[Source records]
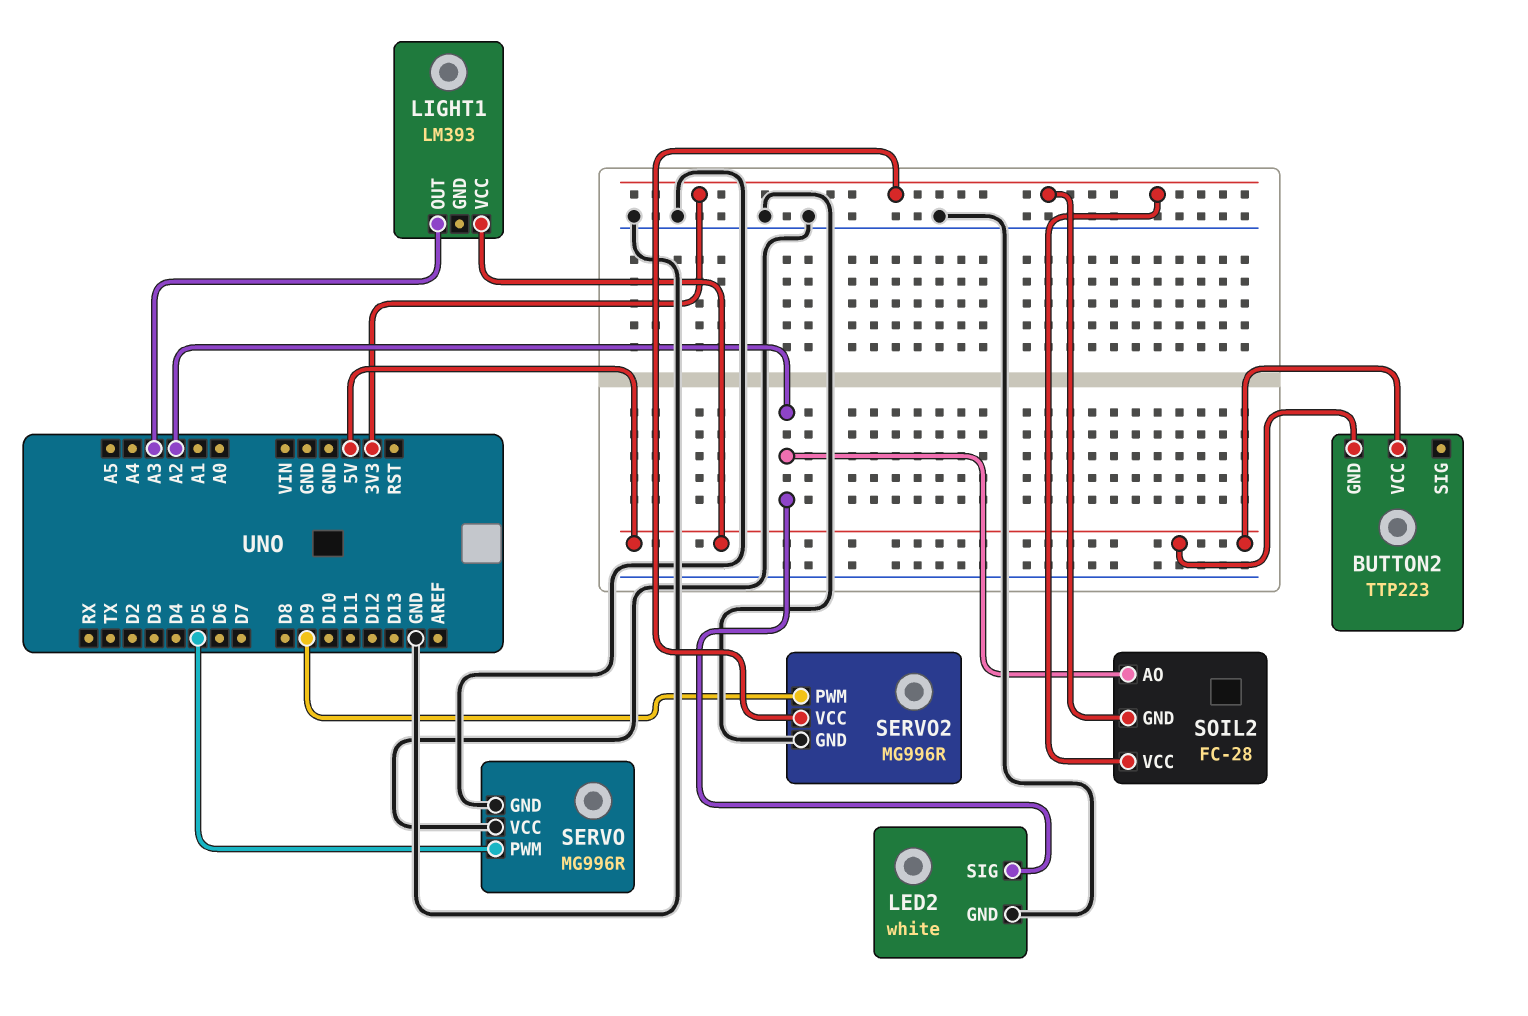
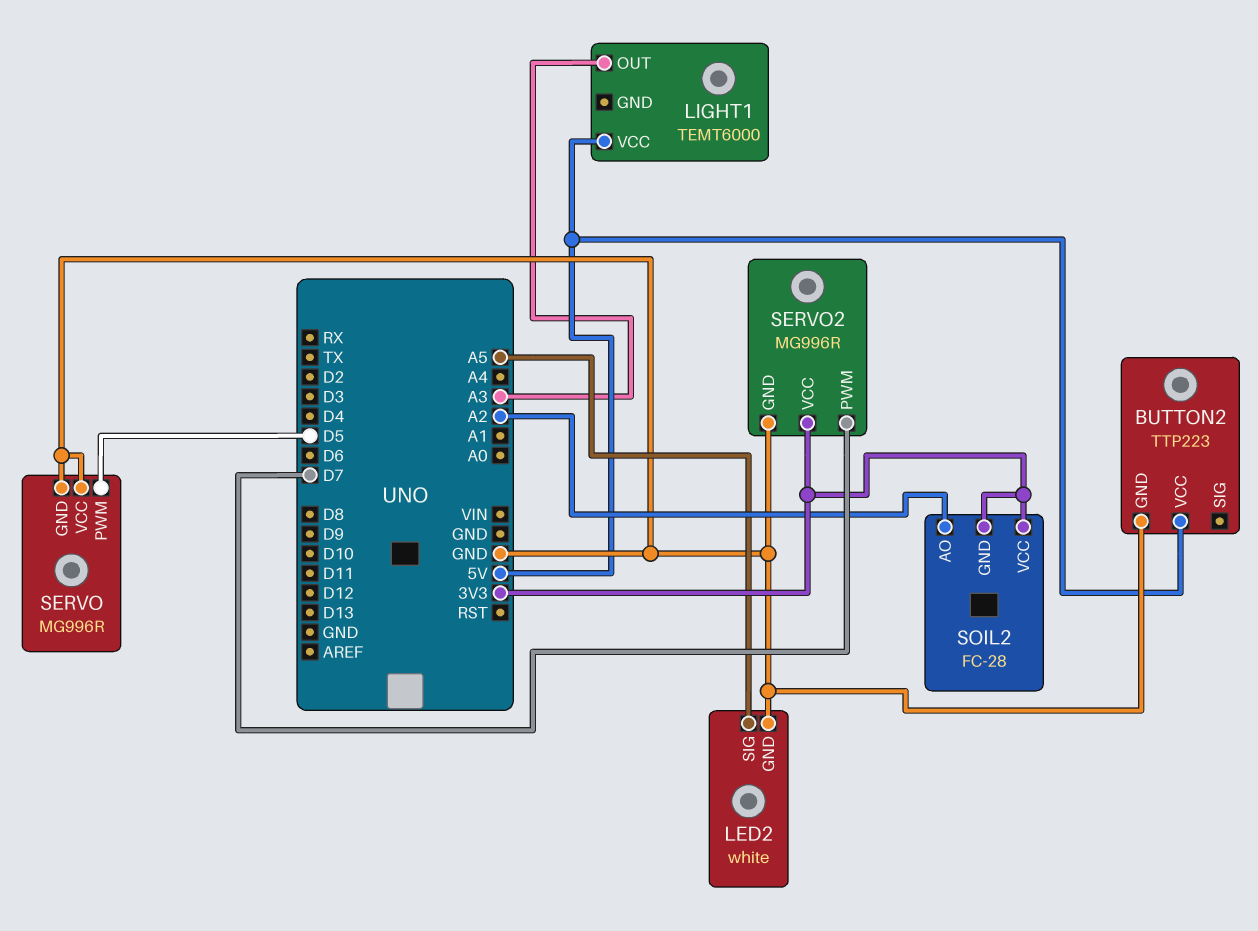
BUTTON2 pin GND: 5V -> GND
LED2 pin SIG: A2 -> A5
LIGHT1: LM393 -> TEMT6000
SERVO2 pin PWM: D9 -> D7

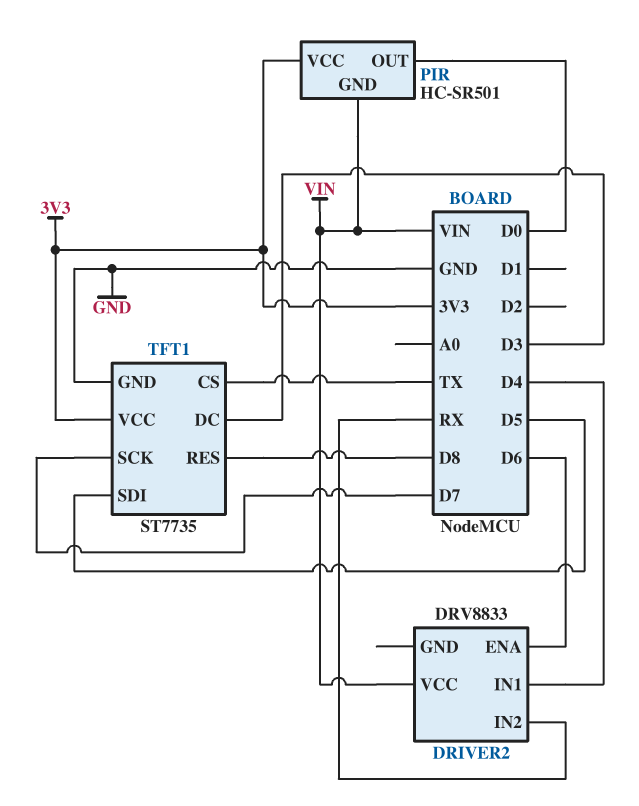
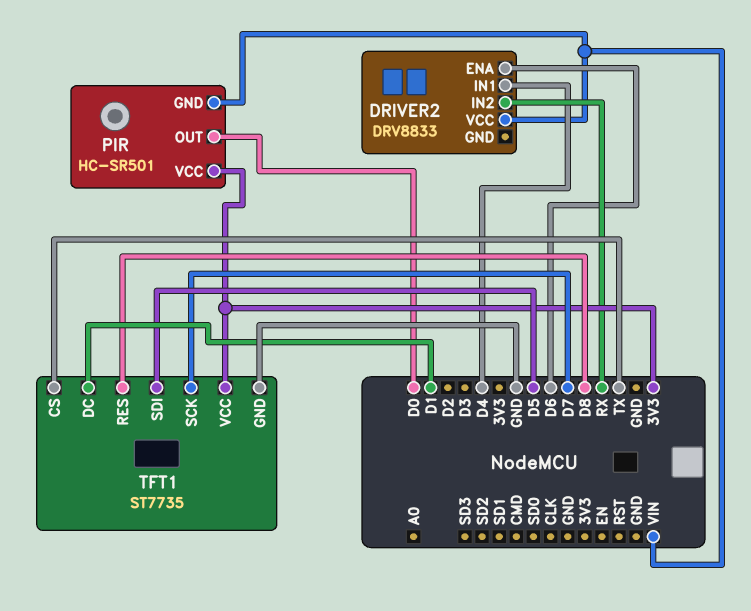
TFT1 pin DC: D3 -> D1

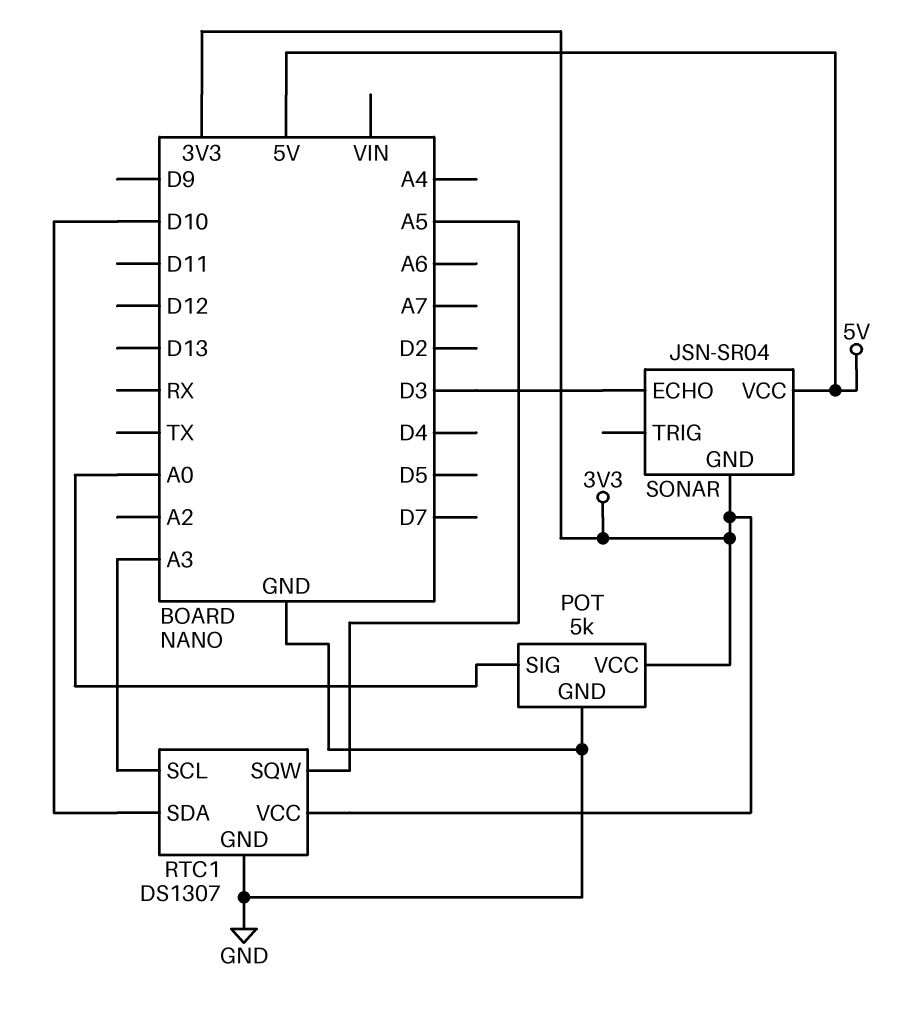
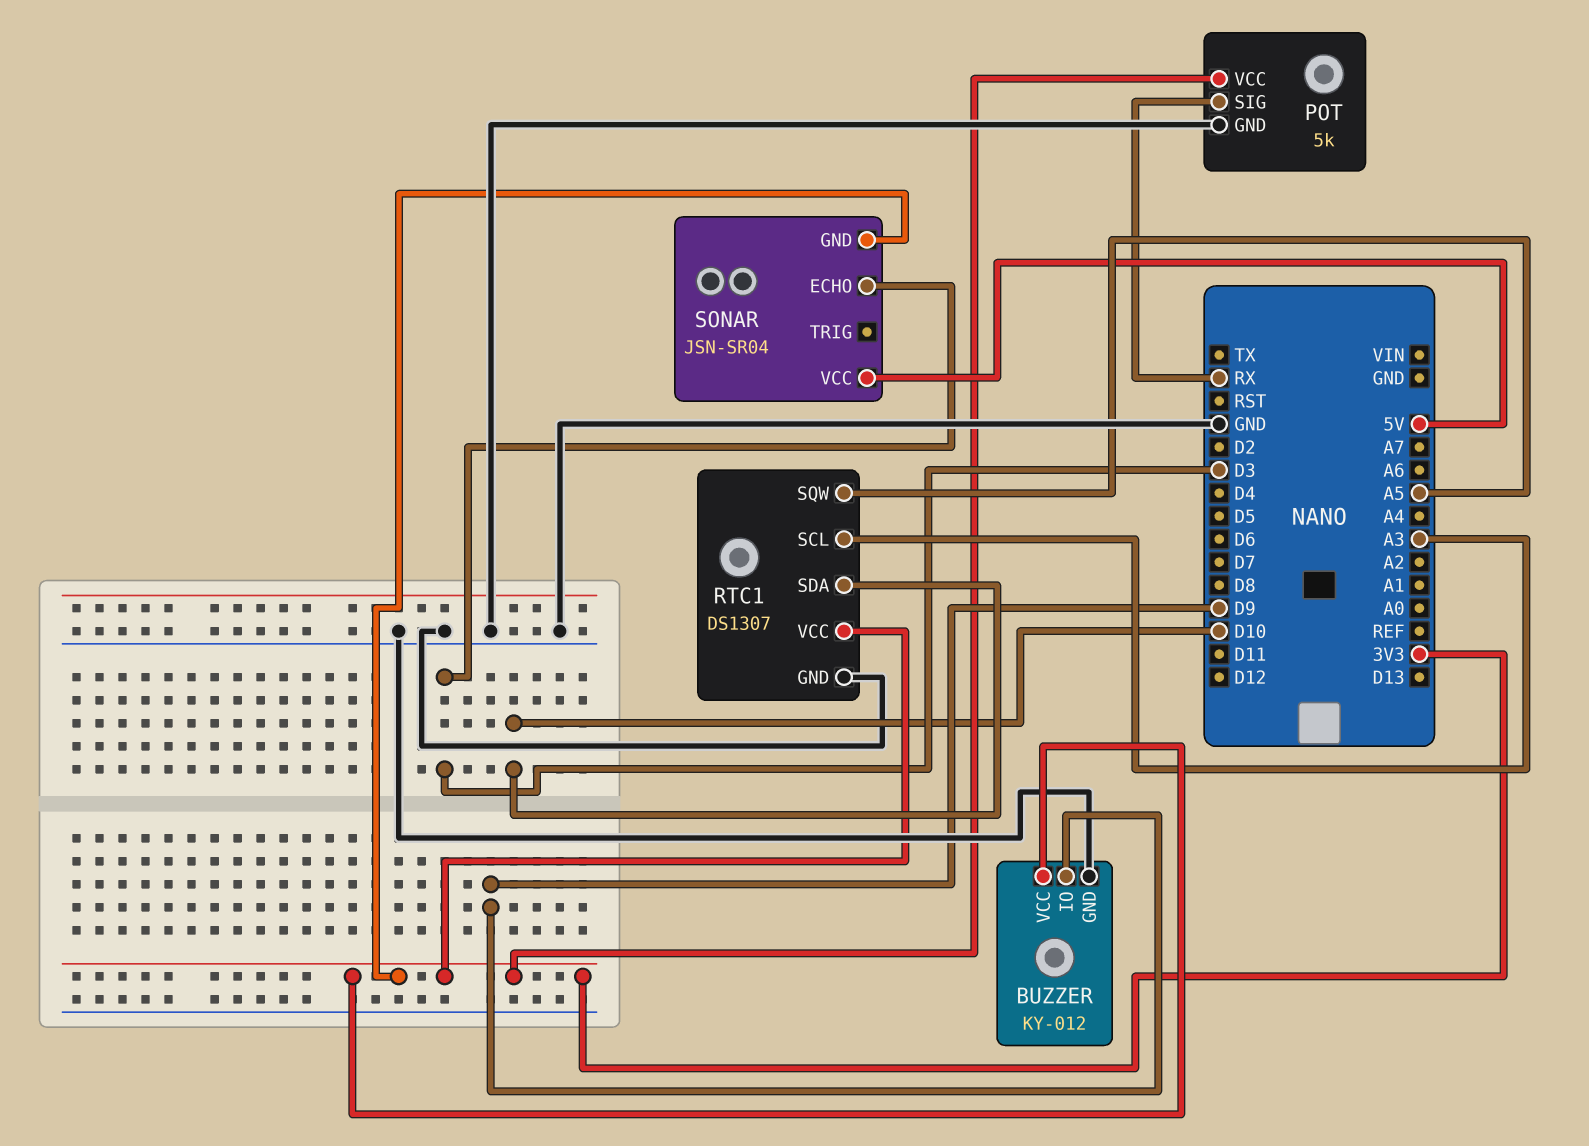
BUZZER: none -> KY-012
BUZZER pin GND: none -> GND
BUZZER pin IO: none -> D9
BUZZER pin VCC: none -> 3V3
POT pin SIG: A0 -> RX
[/Source records]
▸ Task requirements
Tell me how many lines of the data hold the word "none", giving only the number.

▸ Response to this task
4